EXERCISE DIRECTIONS: Lines where the string "rolling" appears are to be copied from the entries below.

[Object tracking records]
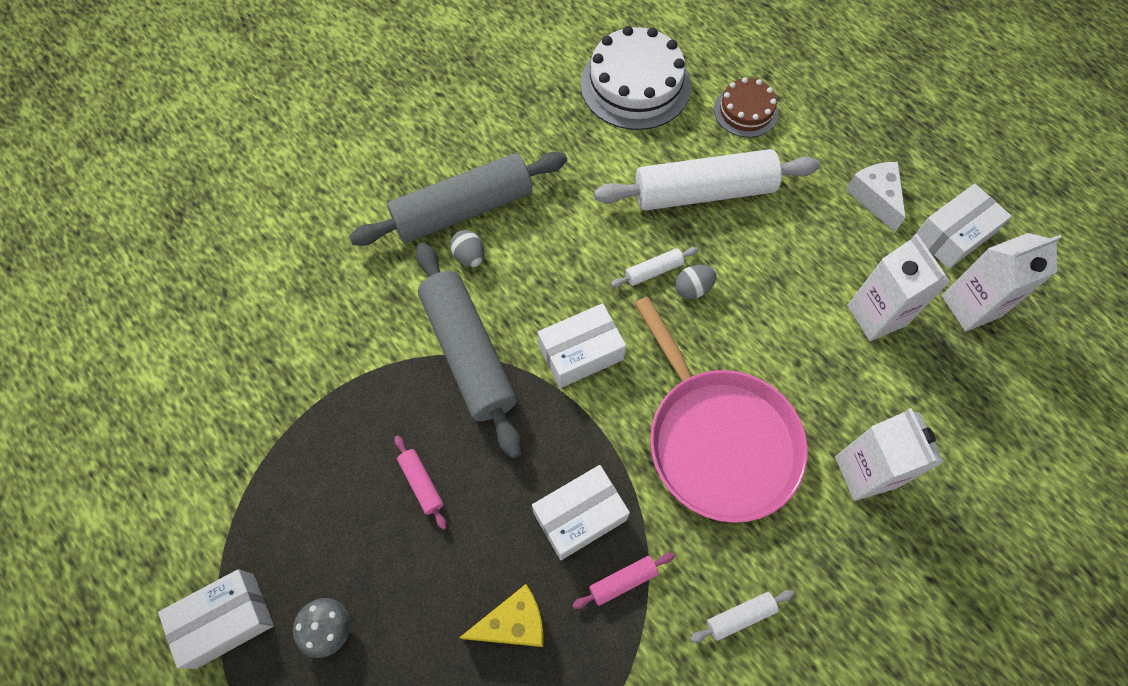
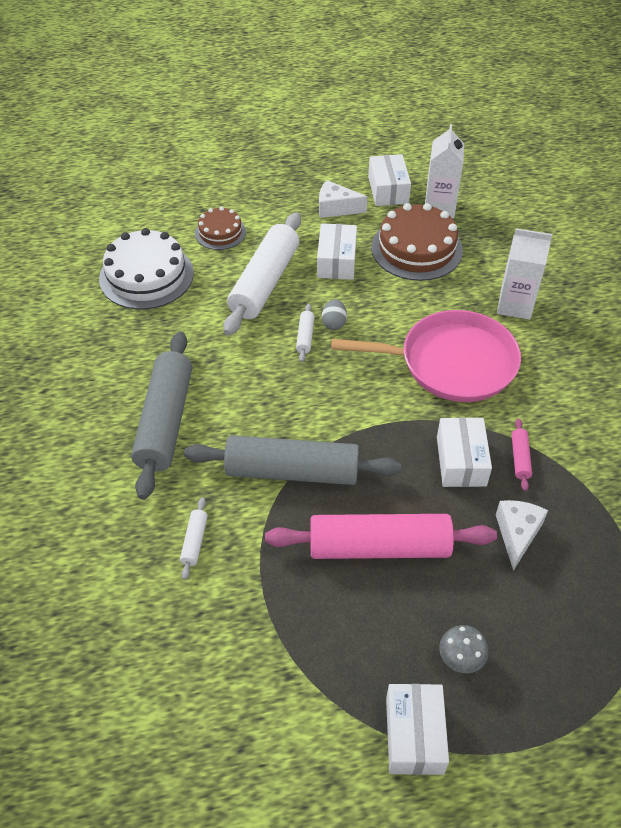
camera: 60 degrees left, 15 degrees down
(421, 483) = (379, 547): pink rolling pin -> pink rolling pin, size x2.46
(469, 256) = (210, 435): grey egg -> none
(513, 623) = (517, 534): yellow cheese -> white cheese
(581, 353) = (339, 405): white box -> white box (336, 261)
(740, 616) = (574, 408): white rolling pin -> white rolling pin (194, 541)
(876, 315) = (416, 249): white carton -> brown cake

ANSWER TO THE PROBLEM:
(421, 483) = (379, 547): pink rolling pin -> pink rolling pin, size x2.46
(740, 616) = (574, 408): white rolling pin -> white rolling pin (194, 541)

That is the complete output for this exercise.